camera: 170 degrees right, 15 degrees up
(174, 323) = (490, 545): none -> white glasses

==

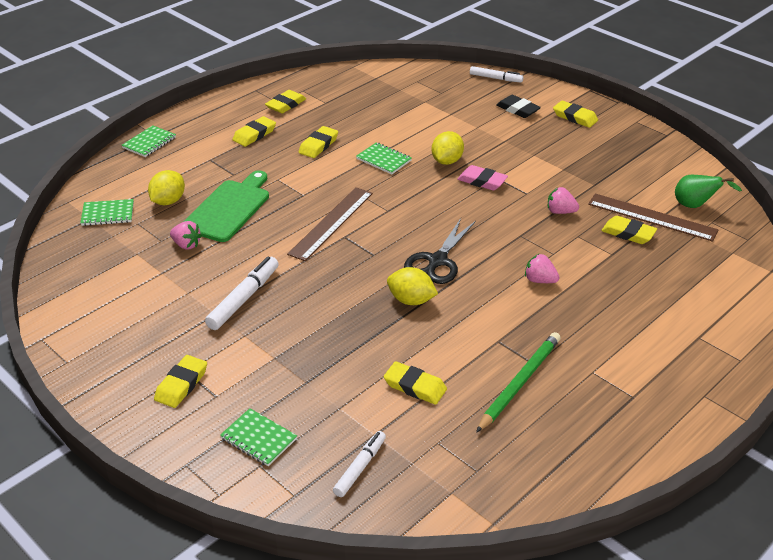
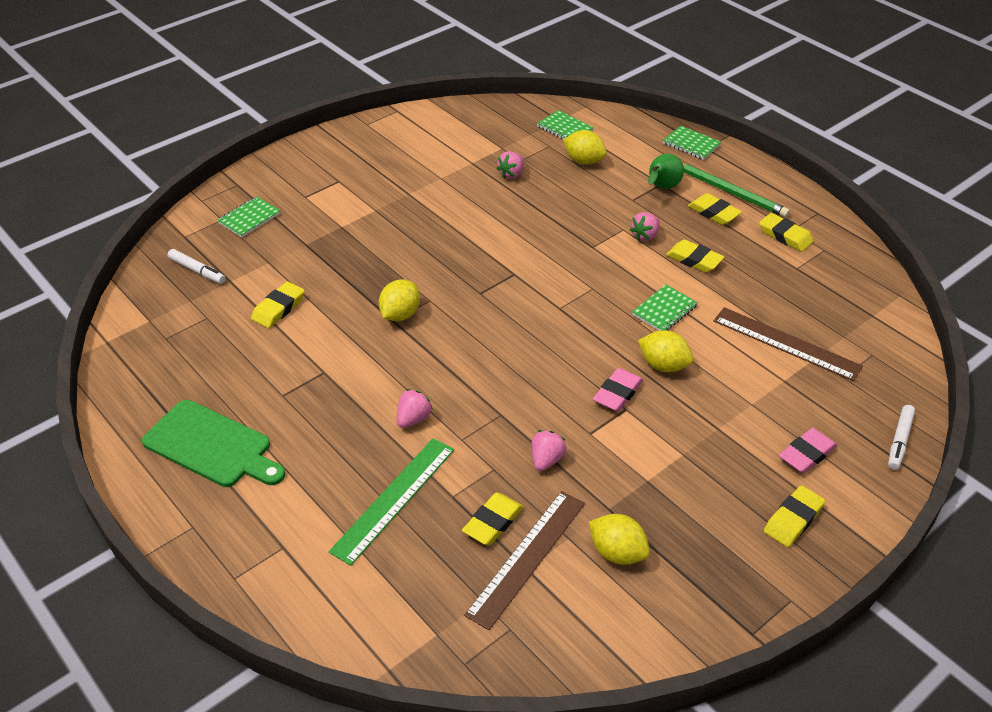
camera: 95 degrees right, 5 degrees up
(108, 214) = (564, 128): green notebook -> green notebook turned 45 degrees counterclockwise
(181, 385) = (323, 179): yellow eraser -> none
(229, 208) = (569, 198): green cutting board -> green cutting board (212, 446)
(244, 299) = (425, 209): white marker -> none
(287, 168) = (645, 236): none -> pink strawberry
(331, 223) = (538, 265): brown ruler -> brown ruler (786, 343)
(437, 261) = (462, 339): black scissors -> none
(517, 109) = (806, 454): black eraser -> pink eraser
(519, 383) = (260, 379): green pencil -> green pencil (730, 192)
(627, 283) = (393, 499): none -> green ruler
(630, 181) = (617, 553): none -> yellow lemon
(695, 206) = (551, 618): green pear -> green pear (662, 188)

...

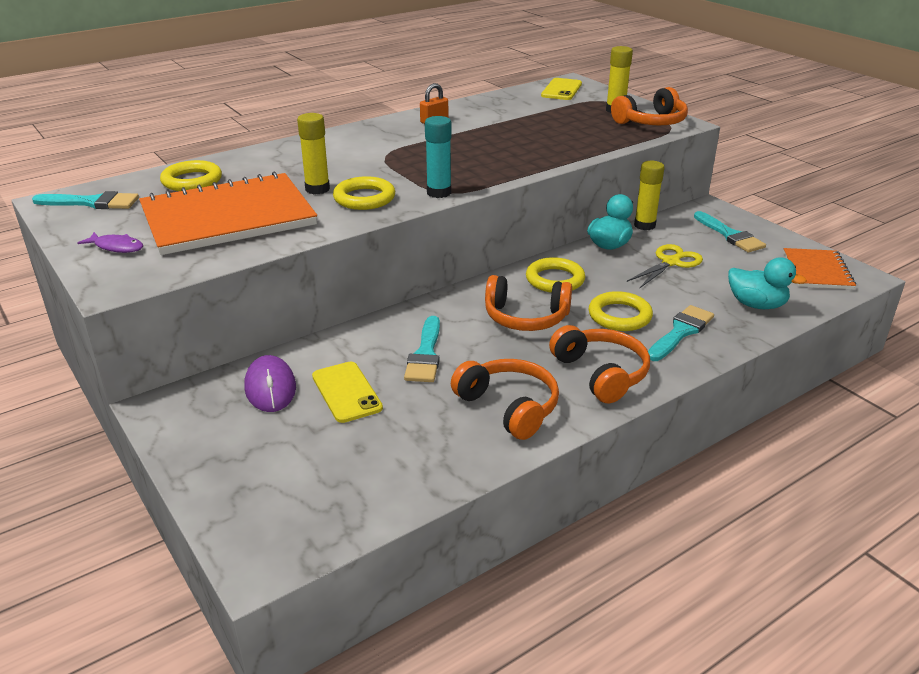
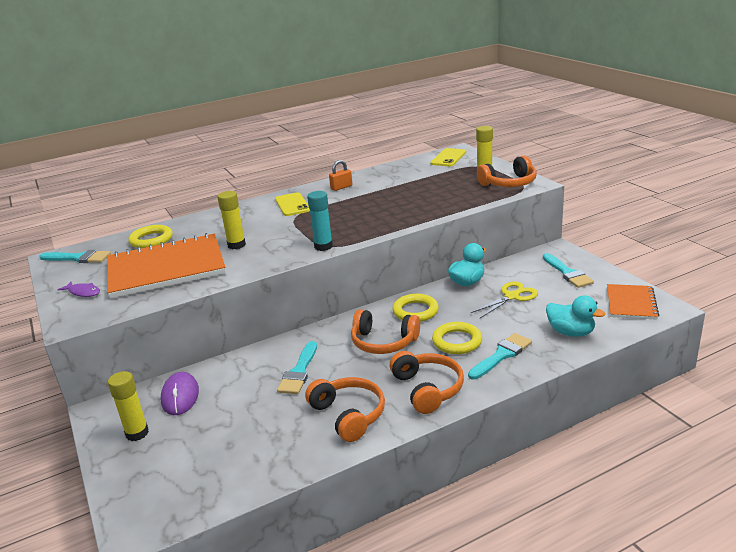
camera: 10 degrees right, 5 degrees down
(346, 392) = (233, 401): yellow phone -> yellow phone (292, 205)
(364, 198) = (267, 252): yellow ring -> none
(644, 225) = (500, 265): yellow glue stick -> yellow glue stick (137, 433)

▸ **YOUR ASSIGNMENT**
Could you restate, word for word, the lines above from the one with "camera: 170 degrees right, 15 degrees up" to the one with "(174, 323) = (490, 545): none", both included?

▸ **RESULT OF THE TASK**
camera: 170 degrees right, 15 degrees up
(174, 323) = (490, 545): none -> white glasses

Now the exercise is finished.